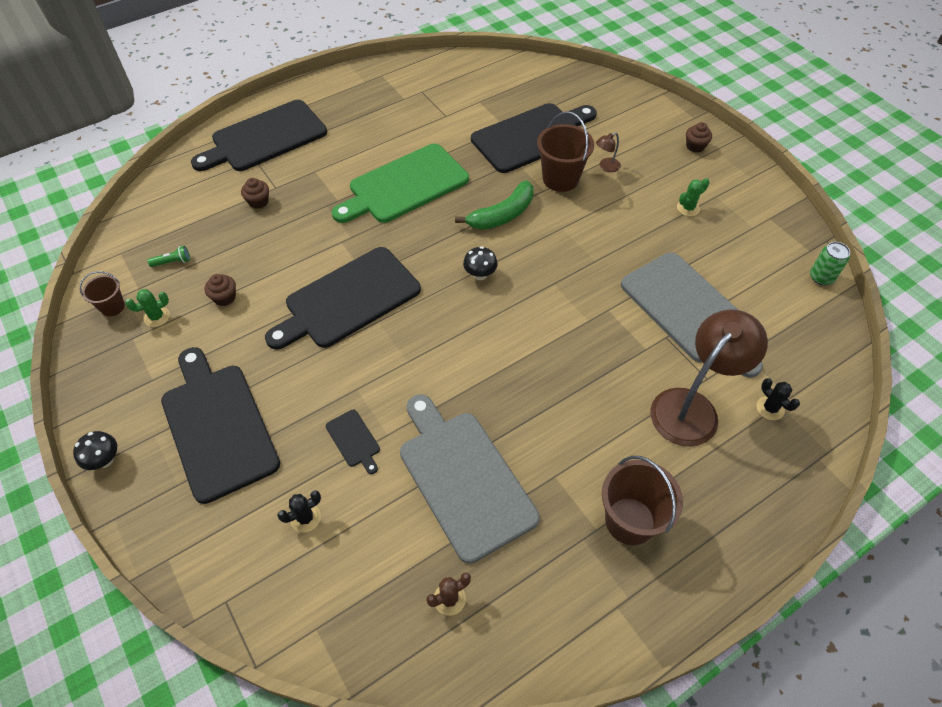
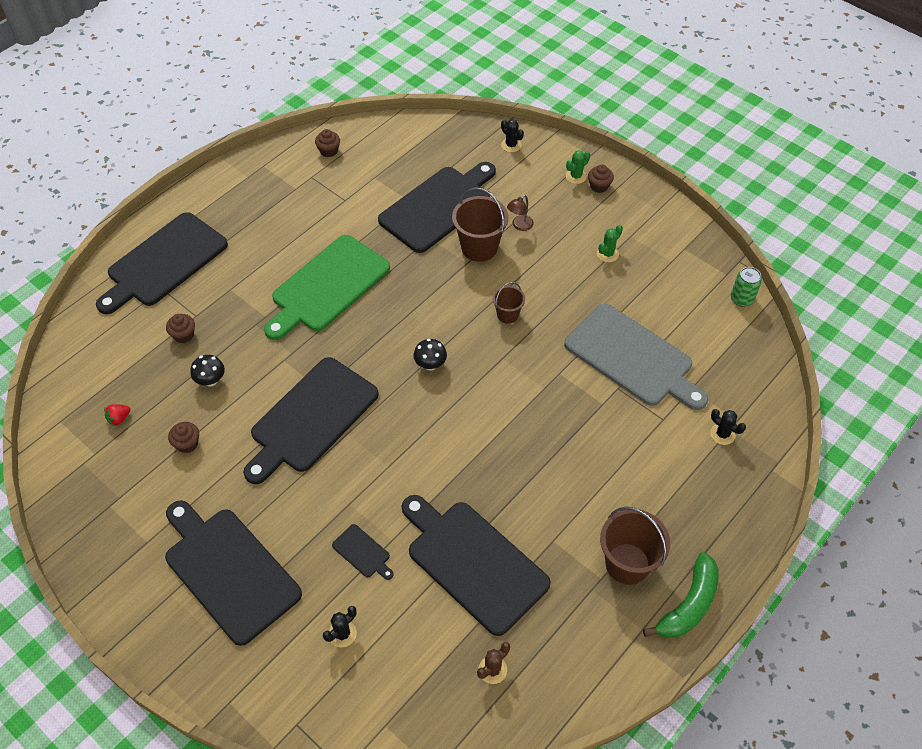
camera: 15 degrees left, 0 degrees up
(105, 460) = (132, 629): black mushroom -> black mushroom (211, 380)
(112, 307) = (76, 479): brown bucket -> brown bucket (507, 315)
(157, 317) = (126, 479): green cactus -> green cactus (576, 176)
(172, 262) = (119, 418): green flashlight -> red strawberry
(445, 73) = (329, 151): none -> brown cupcake
(463, 478) = (473, 562): grey cutting board -> black cutting board
(502, 215) = (434, 298): green banana -> green banana (688, 605)
(617, 96) = (511, 145): none -> black cactus
(692, 407) = (656, 449): brown lamp -> none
──────────────────────────────
■ What is needed
Could you retype the whole listing word for word, minus its pictures?

■ Written solution
camera: 15 degrees left, 0 degrees up
(105, 460) = (132, 629): black mushroom -> black mushroom (211, 380)
(112, 307) = (76, 479): brown bucket -> brown bucket (507, 315)
(157, 317) = (126, 479): green cactus -> green cactus (576, 176)
(172, 262) = (119, 418): green flashlight -> red strawberry
(445, 73) = (329, 151): none -> brown cupcake
(463, 478) = (473, 562): grey cutting board -> black cutting board
(502, 215) = (434, 298): green banana -> green banana (688, 605)
(617, 96) = (511, 145): none -> black cactus
(692, 407) = (656, 449): brown lamp -> none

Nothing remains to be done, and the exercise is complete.